EXERCISE REQUIREMENTS:
The expected output is every record below, transcribed exactly, with the pictures left out.

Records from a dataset
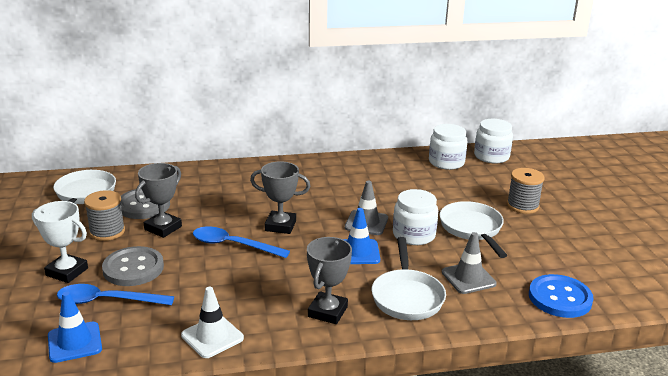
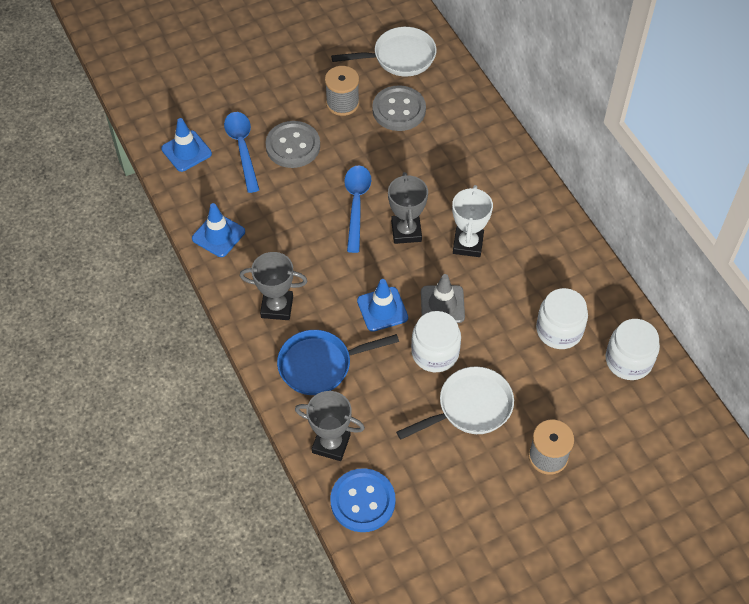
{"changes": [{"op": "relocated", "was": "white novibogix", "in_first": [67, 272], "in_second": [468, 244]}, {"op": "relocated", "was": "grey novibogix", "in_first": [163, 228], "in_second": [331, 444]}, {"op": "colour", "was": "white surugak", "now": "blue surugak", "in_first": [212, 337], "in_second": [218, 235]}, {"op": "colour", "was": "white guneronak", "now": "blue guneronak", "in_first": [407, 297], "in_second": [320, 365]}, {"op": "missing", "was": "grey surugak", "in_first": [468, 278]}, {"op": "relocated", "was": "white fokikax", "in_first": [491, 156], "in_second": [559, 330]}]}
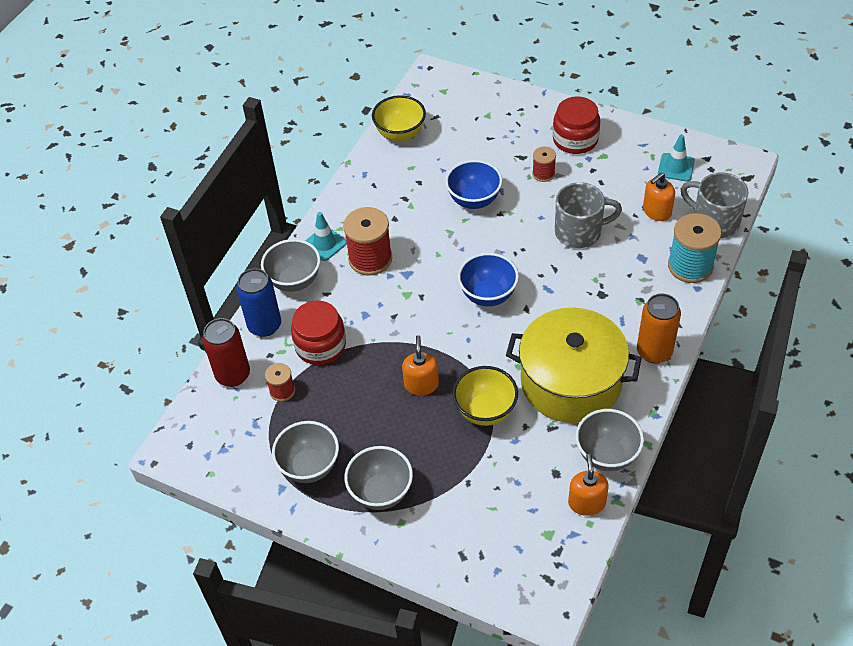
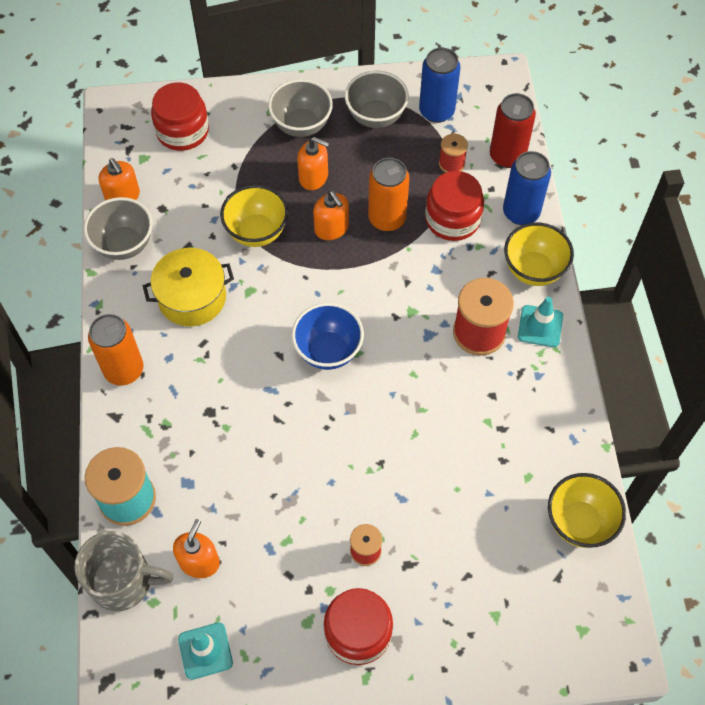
{"changes": [{"op": "colour", "was": "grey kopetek", "now": "yellow kopetek", "in_first": [294, 281], "in_second": [533, 270]}, {"op": "missing", "was": "blue kopetek", "in_first": [474, 200]}, {"op": "size", "was": "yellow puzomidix", "in_first": [571, 382], "in_second": [192, 297], "ratio": 0.63}, {"op": "missing", "was": "grey mesitel", "in_first": [579, 232]}, {"op": "appeared", "now": "red fokikax", "in_second": [182, 131]}, {"op": "appeared", "now": "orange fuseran", "in_second": [313, 177]}, {"op": "appeared", "now": "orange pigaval", "in_second": [387, 218]}, {"op": "appeared", "now": "blue pigaval", "in_second": [436, 111]}]}
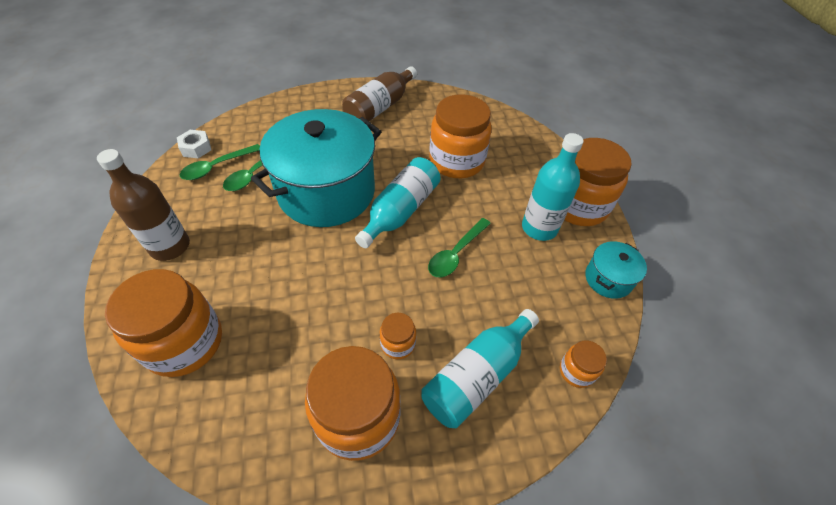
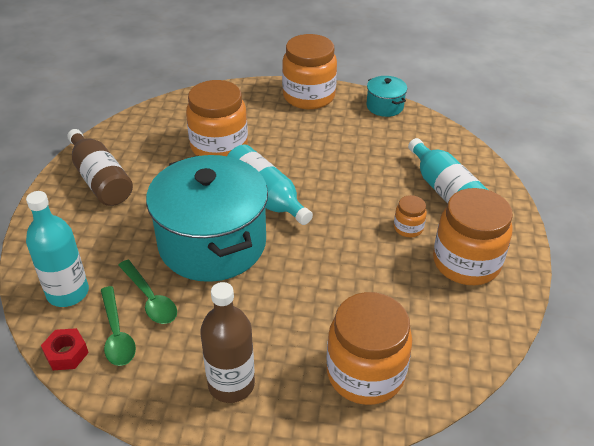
{"changes": [{"op": "colour", "was": "white bomegun", "now": "red bomegun", "in_first": [196, 148], "in_second": [66, 354]}, {"op": "missing", "was": "green periza", "in_first": [456, 253]}, {"op": "relocated", "was": "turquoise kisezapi", "in_first": [539, 228], "in_second": [68, 293]}, {"op": "missing", "was": "orange fokikax", "in_first": [576, 371]}]}
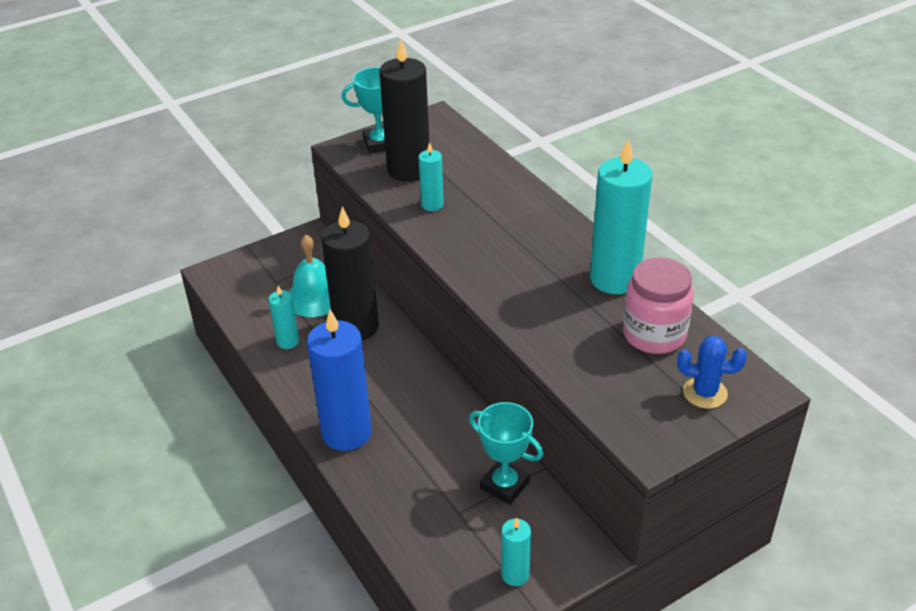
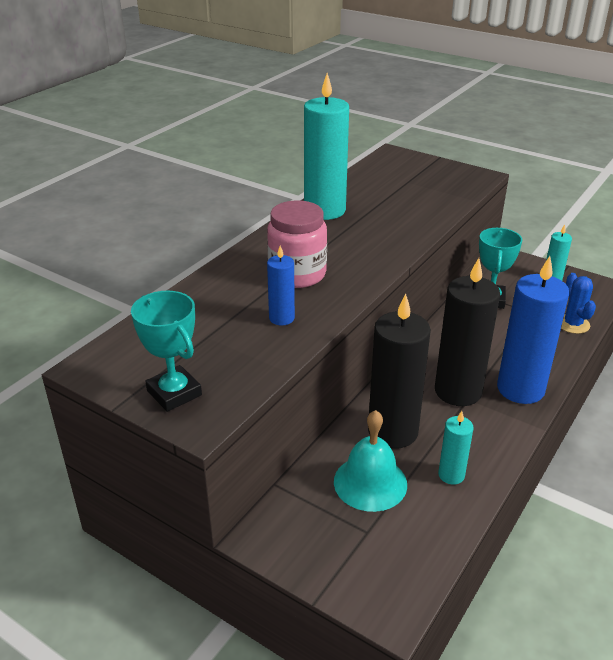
{"changes": [{"op": "relocated", "was": "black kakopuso", "in_first": [409, 170], "in_second": [458, 391]}, {"op": "colour", "was": "turquoise kakopuso", "now": "blue kakopuso", "in_first": [432, 205], "in_second": [281, 318]}, {"op": "relocated", "was": "pink fokikax", "in_first": [654, 334], "in_second": [297, 274]}, {"op": "relocated", "was": "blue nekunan", "in_first": [705, 393], "in_second": [572, 324]}]}
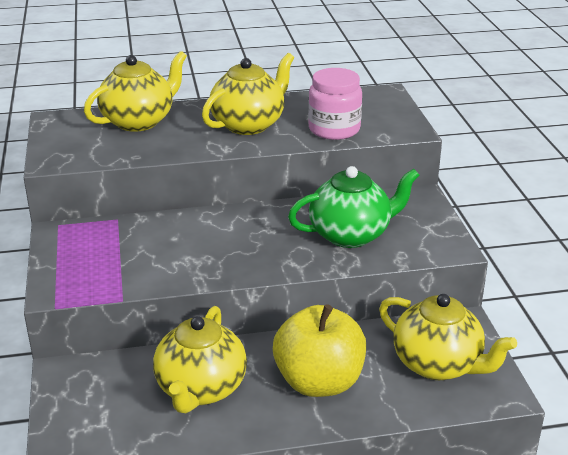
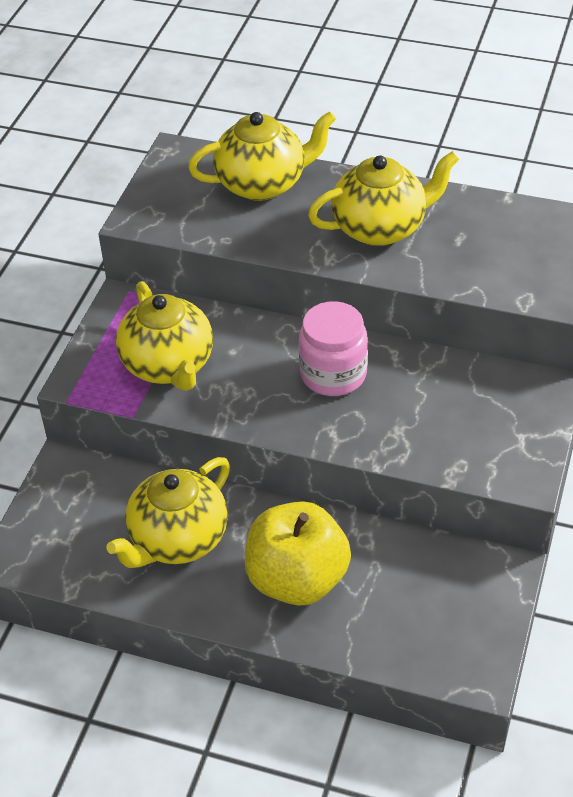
{"changes": [{"op": "missing", "was": "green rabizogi", "in_first": [351, 235]}, {"op": "relocated", "was": "pink fokikax", "in_first": [334, 129], "in_second": [333, 374]}, {"op": "relocated", "was": "yellow rabizogi", "in_first": [438, 365], "in_second": [168, 366]}]}
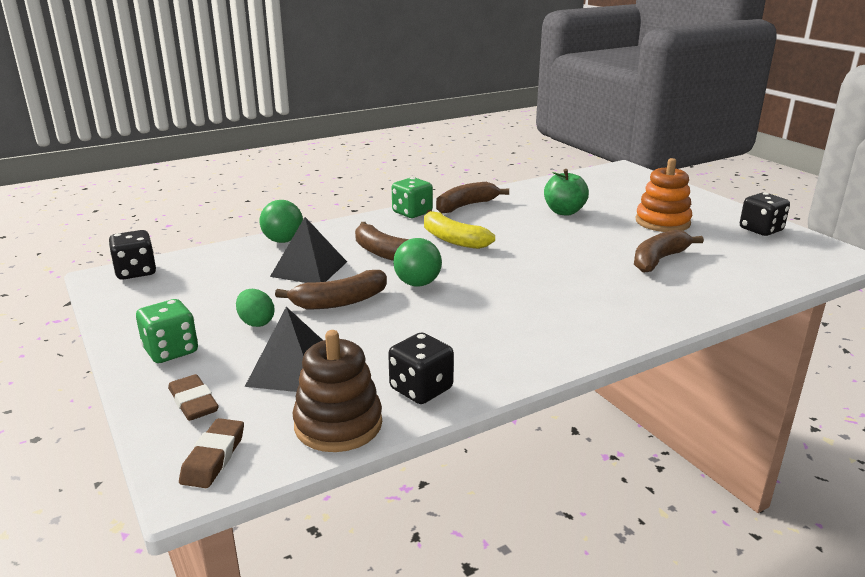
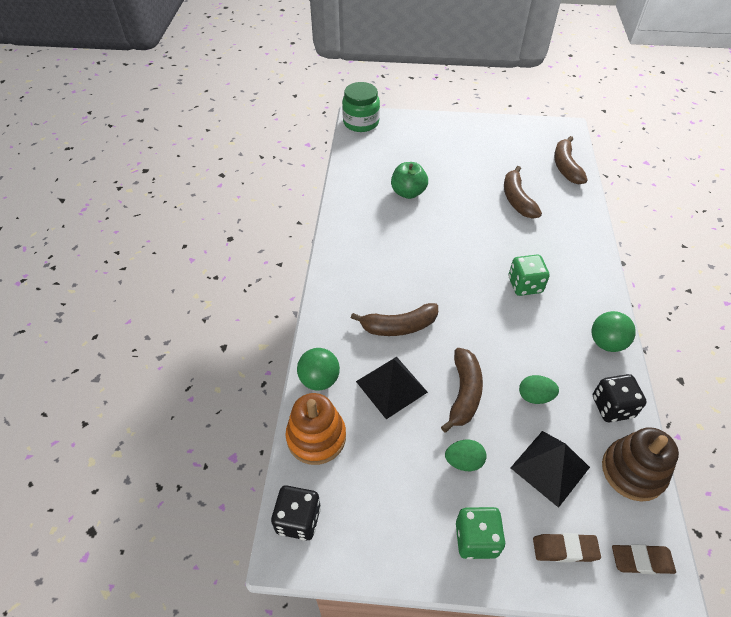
{"changes": [{"op": "spun", "was": "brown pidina", "in_first": [213, 458], "in_second": [641, 560], "clockwise": -45}, {"op": "relocated", "was": "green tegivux", "in_first": [412, 213], "in_second": [525, 285]}, {"op": "relocated", "was": "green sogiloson", "in_first": [417, 283], "in_second": [606, 343]}, {"op": "missing", "was": "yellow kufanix", "in_first": [452, 239]}, {"op": "relocated", "was": "brown kufanix", "in_first": [466, 206], "in_second": [565, 167]}, {"op": "relocated", "was": "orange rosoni", "in_first": [662, 222], "in_second": [316, 437]}, {"op": "missing", "was": "black tegivux", "in_first": [760, 230]}, {"op": "appeared", "now": "green fokikax", "in_second": [361, 122]}, {"op": "appeared", "now": "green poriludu", "in_second": [535, 396]}]}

RESULT OF THIS EXERCISE:
{"changes": [{"op": "relocated", "was": "white novibogix", "in_first": [67, 272], "in_second": [468, 244]}, {"op": "relocated", "was": "grey novibogix", "in_first": [163, 228], "in_second": [331, 444]}, {"op": "colour", "was": "white surugak", "now": "blue surugak", "in_first": [212, 337], "in_second": [218, 235]}, {"op": "colour", "was": "white guneronak", "now": "blue guneronak", "in_first": [407, 297], "in_second": [320, 365]}, {"op": "missing", "was": "grey surugak", "in_first": [468, 278]}, {"op": "relocated", "was": "white fokikax", "in_first": [491, 156], "in_second": [559, 330]}]}
{"changes": [{"op": "colour", "was": "grey kopetek", "now": "yellow kopetek", "in_first": [294, 281], "in_second": [533, 270]}, {"op": "missing", "was": "blue kopetek", "in_first": [474, 200]}, {"op": "size", "was": "yellow puzomidix", "in_first": [571, 382], "in_second": [192, 297], "ratio": 0.63}, {"op": "missing", "was": "grey mesitel", "in_first": [579, 232]}, {"op": "appeared", "now": "red fokikax", "in_second": [182, 131]}, {"op": "appeared", "now": "orange fuseran", "in_second": [313, 177]}, {"op": "appeared", "now": "orange pigaval", "in_second": [387, 218]}, {"op": "appeared", "now": "blue pigaval", "in_second": [436, 111]}]}
{"changes": [{"op": "colour", "was": "white bomegun", "now": "red bomegun", "in_first": [196, 148], "in_second": [66, 354]}, {"op": "missing", "was": "green periza", "in_first": [456, 253]}, {"op": "relocated", "was": "turquoise kisezapi", "in_first": [539, 228], "in_second": [68, 293]}, {"op": "missing", "was": "orange fokikax", "in_first": [576, 371]}]}
{"changes": [{"op": "relocated", "was": "black kakopuso", "in_first": [409, 170], "in_second": [458, 391]}, {"op": "colour", "was": "turquoise kakopuso", "now": "blue kakopuso", "in_first": [432, 205], "in_second": [281, 318]}, {"op": "relocated", "was": "pink fokikax", "in_first": [654, 334], "in_second": [297, 274]}, {"op": "relocated", "was": "blue nekunan", "in_first": [705, 393], "in_second": [572, 324]}]}
{"changes": [{"op": "missing", "was": "green rabizogi", "in_first": [351, 235]}, {"op": "relocated", "was": "pink fokikax", "in_first": [334, 129], "in_second": [333, 374]}, {"op": "relocated", "was": "yellow rabizogi", "in_first": [438, 365], "in_second": [168, 366]}]}
{"changes": [{"op": "spun", "was": "brown pidina", "in_first": [213, 458], "in_second": [641, 560], "clockwise": -45}, {"op": "relocated", "was": "green tegivux", "in_first": [412, 213], "in_second": [525, 285]}, {"op": "relocated", "was": "green sogiloson", "in_first": [417, 283], "in_second": [606, 343]}, {"op": "missing", "was": "yellow kufanix", "in_first": [452, 239]}, {"op": "relocated", "was": "brown kufanix", "in_first": [466, 206], "in_second": [565, 167]}, {"op": "relocated", "was": "orange rosoni", "in_first": [662, 222], "in_second": [316, 437]}, {"op": "missing", "was": "black tegivux", "in_first": [760, 230]}, {"op": "appeared", "now": "green fokikax", "in_second": [361, 122]}, {"op": "appeared", "now": "green poriludu", "in_second": [535, 396]}]}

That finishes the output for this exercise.